***** Data shown
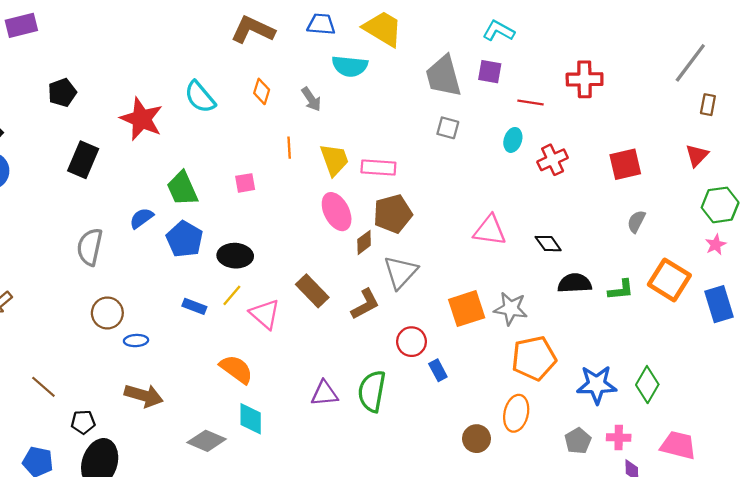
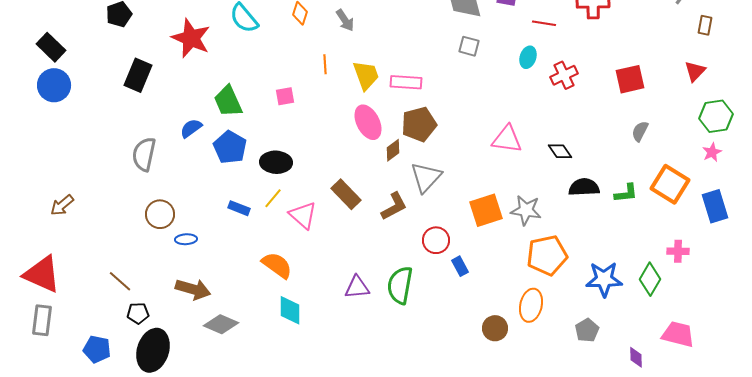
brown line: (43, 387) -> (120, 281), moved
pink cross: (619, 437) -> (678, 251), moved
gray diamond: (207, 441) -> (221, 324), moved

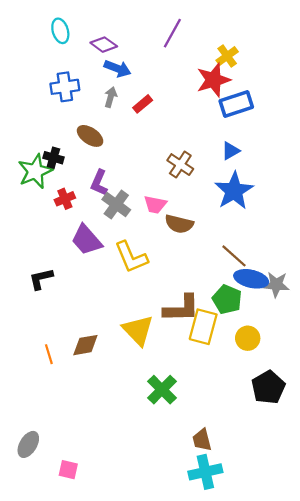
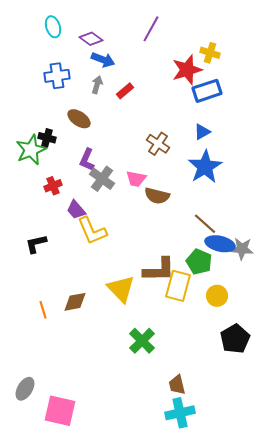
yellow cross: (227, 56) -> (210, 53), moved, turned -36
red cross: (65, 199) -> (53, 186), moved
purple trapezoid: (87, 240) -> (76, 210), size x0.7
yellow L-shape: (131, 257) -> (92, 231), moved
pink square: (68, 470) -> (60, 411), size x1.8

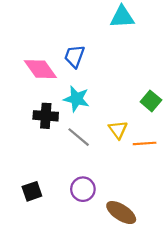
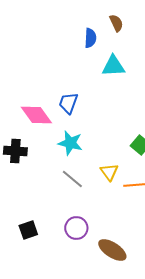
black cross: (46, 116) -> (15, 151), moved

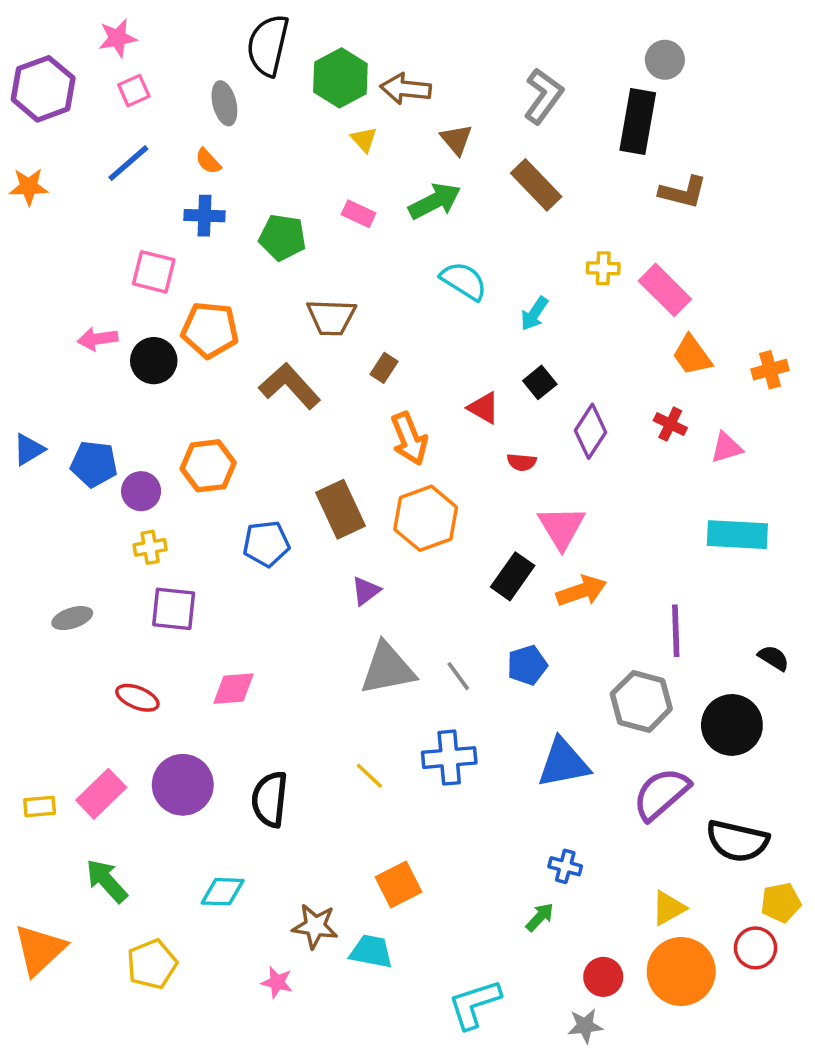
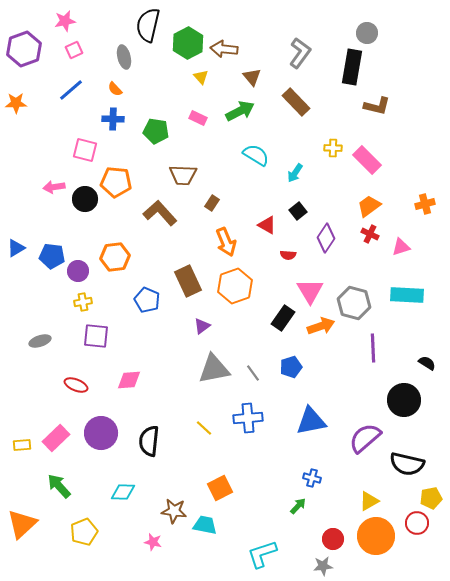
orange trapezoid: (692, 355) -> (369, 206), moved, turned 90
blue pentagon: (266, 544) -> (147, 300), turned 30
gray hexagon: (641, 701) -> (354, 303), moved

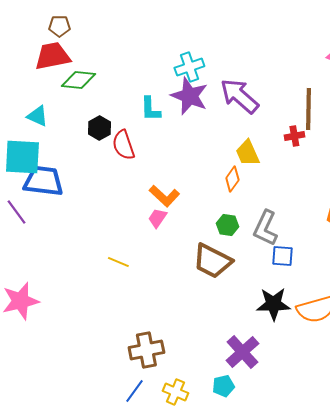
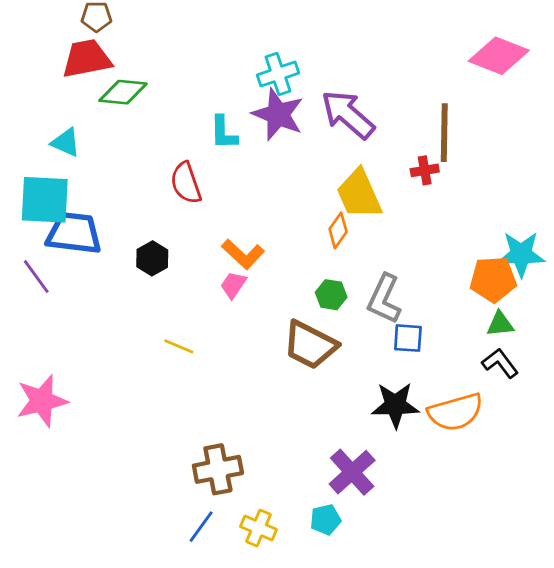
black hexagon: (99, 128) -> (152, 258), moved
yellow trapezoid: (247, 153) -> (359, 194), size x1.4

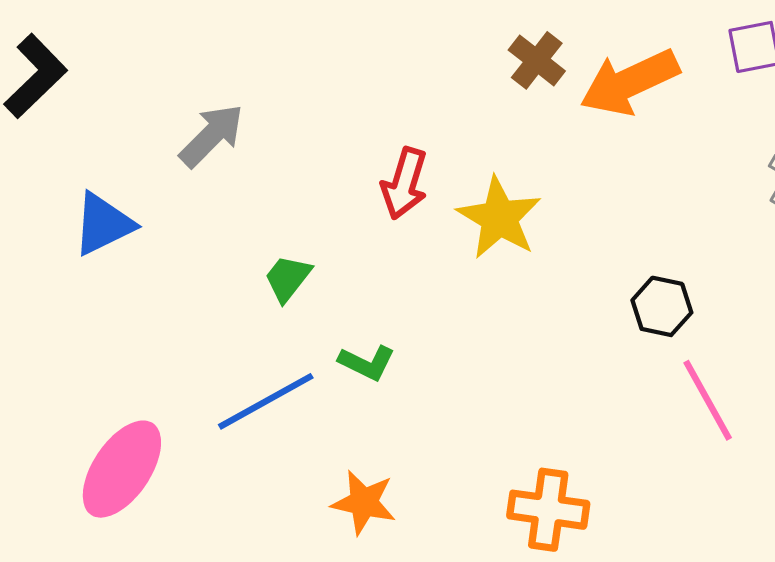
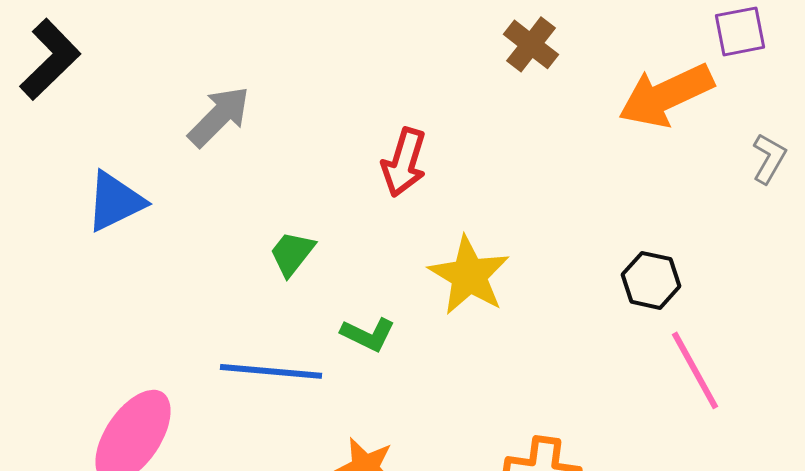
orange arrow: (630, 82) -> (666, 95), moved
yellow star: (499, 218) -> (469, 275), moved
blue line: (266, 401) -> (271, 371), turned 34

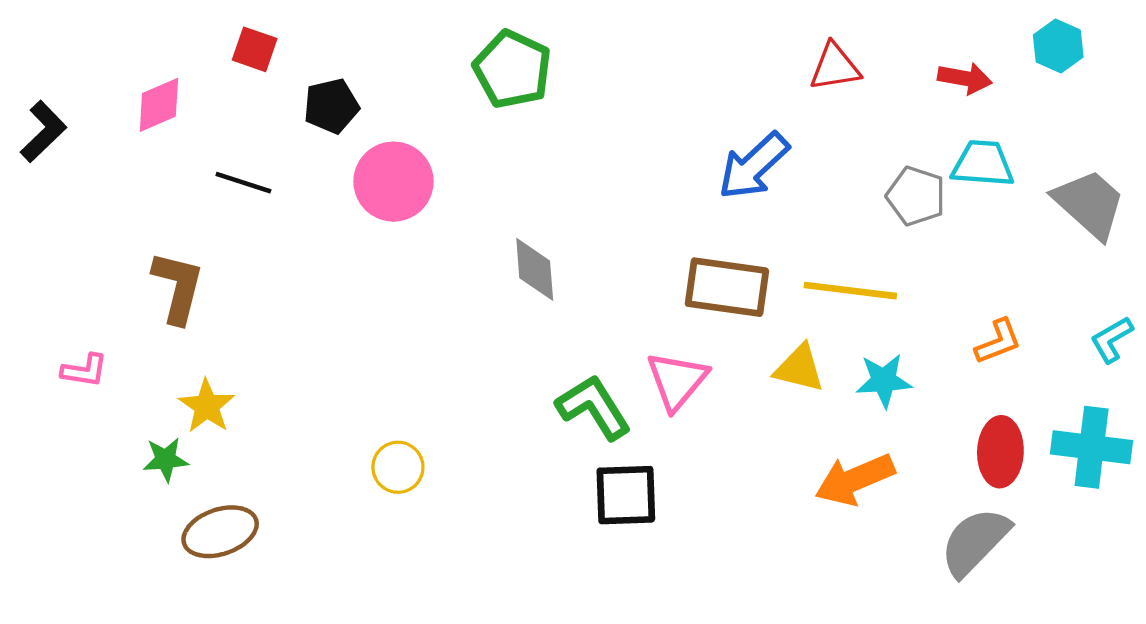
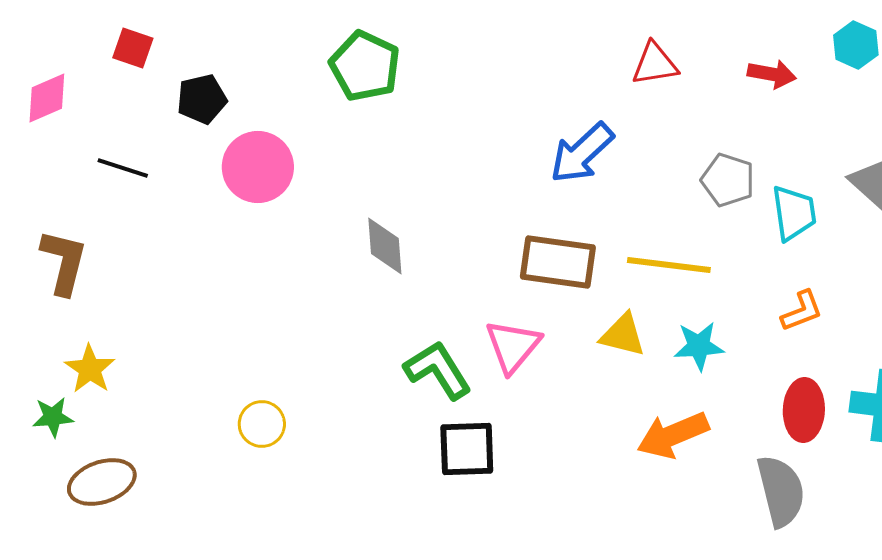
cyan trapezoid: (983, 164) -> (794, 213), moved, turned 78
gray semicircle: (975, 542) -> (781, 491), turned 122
**********
### About this exercise
Word for word, repeat the data above with the pictures left out.

### Solution to the exercise
brown line: (43, 387) -> (120, 281), moved
pink cross: (619, 437) -> (678, 251), moved
gray diamond: (207, 441) -> (221, 324), moved

yellow cross: (227, 56) -> (210, 53), moved, turned -36
red cross: (65, 199) -> (53, 186), moved
purple trapezoid: (87, 240) -> (76, 210), size x0.7
yellow L-shape: (131, 257) -> (92, 231), moved
pink square: (68, 470) -> (60, 411), size x1.8

black cross: (46, 116) -> (15, 151), moved

orange trapezoid: (692, 355) -> (369, 206), moved, turned 90
blue pentagon: (266, 544) -> (147, 300), turned 30
gray hexagon: (641, 701) -> (354, 303), moved

black hexagon: (99, 128) -> (152, 258), moved
yellow trapezoid: (247, 153) -> (359, 194), size x1.4

orange arrow: (630, 82) -> (666, 95), moved
yellow star: (499, 218) -> (469, 275), moved
blue line: (266, 401) -> (271, 371), turned 34

cyan trapezoid: (983, 164) -> (794, 213), moved, turned 78
gray semicircle: (975, 542) -> (781, 491), turned 122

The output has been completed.